Content starts

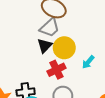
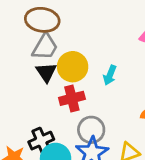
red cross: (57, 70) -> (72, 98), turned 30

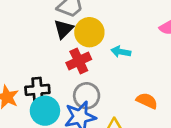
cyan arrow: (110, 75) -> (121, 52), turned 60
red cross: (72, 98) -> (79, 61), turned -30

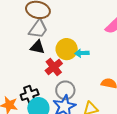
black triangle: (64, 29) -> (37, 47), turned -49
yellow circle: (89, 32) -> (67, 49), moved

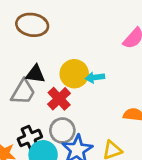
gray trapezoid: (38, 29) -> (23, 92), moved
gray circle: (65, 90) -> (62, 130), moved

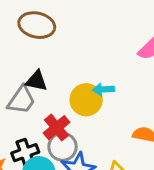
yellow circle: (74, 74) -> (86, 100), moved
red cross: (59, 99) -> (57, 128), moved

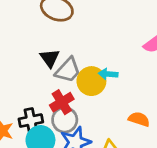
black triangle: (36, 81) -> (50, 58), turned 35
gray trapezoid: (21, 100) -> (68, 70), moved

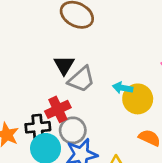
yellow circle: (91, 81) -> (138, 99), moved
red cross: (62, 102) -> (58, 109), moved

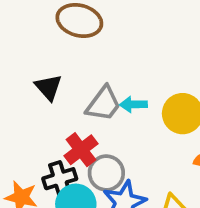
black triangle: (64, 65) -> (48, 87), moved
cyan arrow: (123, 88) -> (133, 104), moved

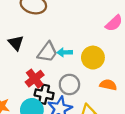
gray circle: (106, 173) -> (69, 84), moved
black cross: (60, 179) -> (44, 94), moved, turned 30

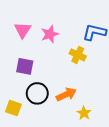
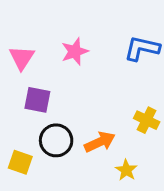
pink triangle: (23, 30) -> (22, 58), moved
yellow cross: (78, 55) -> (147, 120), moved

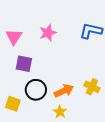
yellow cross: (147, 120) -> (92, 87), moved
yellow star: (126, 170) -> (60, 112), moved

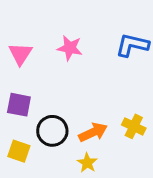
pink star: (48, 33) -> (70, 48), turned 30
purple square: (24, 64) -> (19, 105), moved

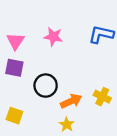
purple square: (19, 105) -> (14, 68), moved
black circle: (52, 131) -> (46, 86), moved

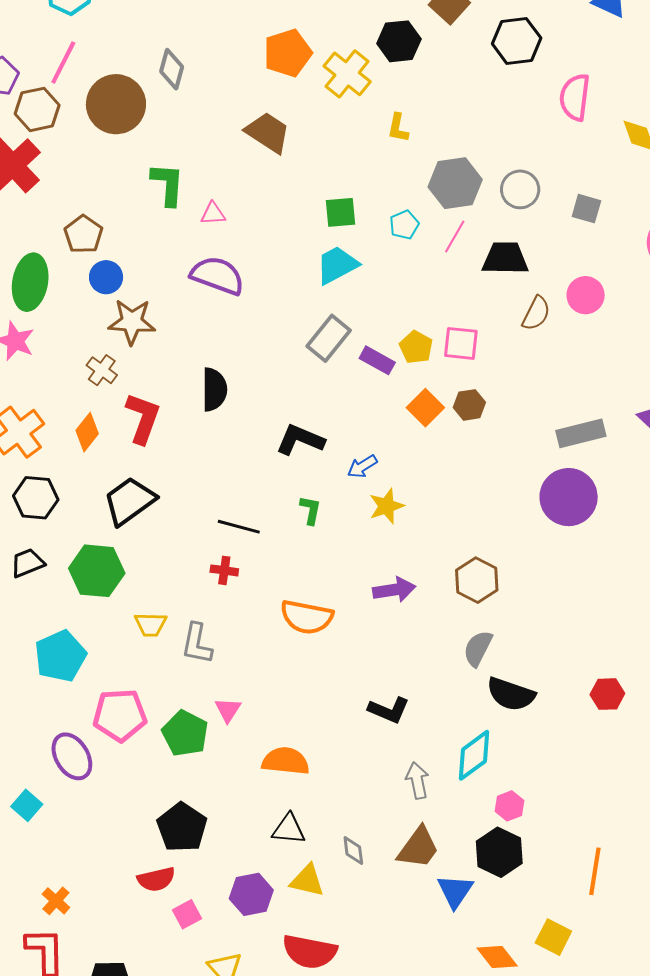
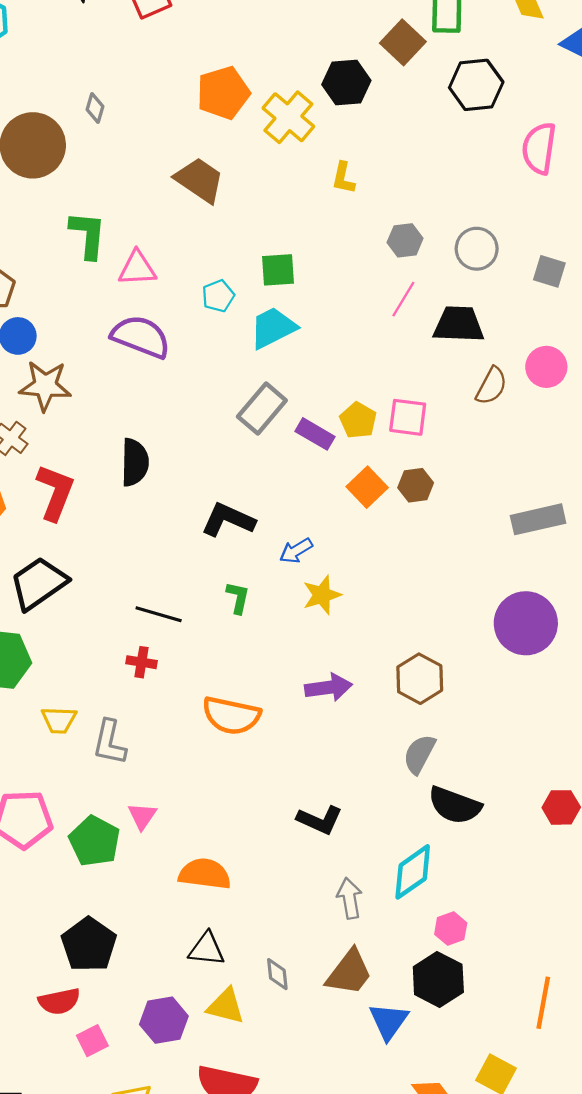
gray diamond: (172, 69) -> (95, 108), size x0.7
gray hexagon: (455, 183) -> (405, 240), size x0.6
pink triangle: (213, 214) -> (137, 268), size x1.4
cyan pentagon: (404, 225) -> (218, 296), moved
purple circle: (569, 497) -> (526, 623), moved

Content ends

## Exercise
For the word "pink", find all matching lines in the entries above and copy them out.

## Answer below
pink triangle: (23, 30) -> (22, 58), moved
pink star: (48, 33) -> (70, 48), turned 30
pink triangle: (213, 214) -> (137, 268), size x1.4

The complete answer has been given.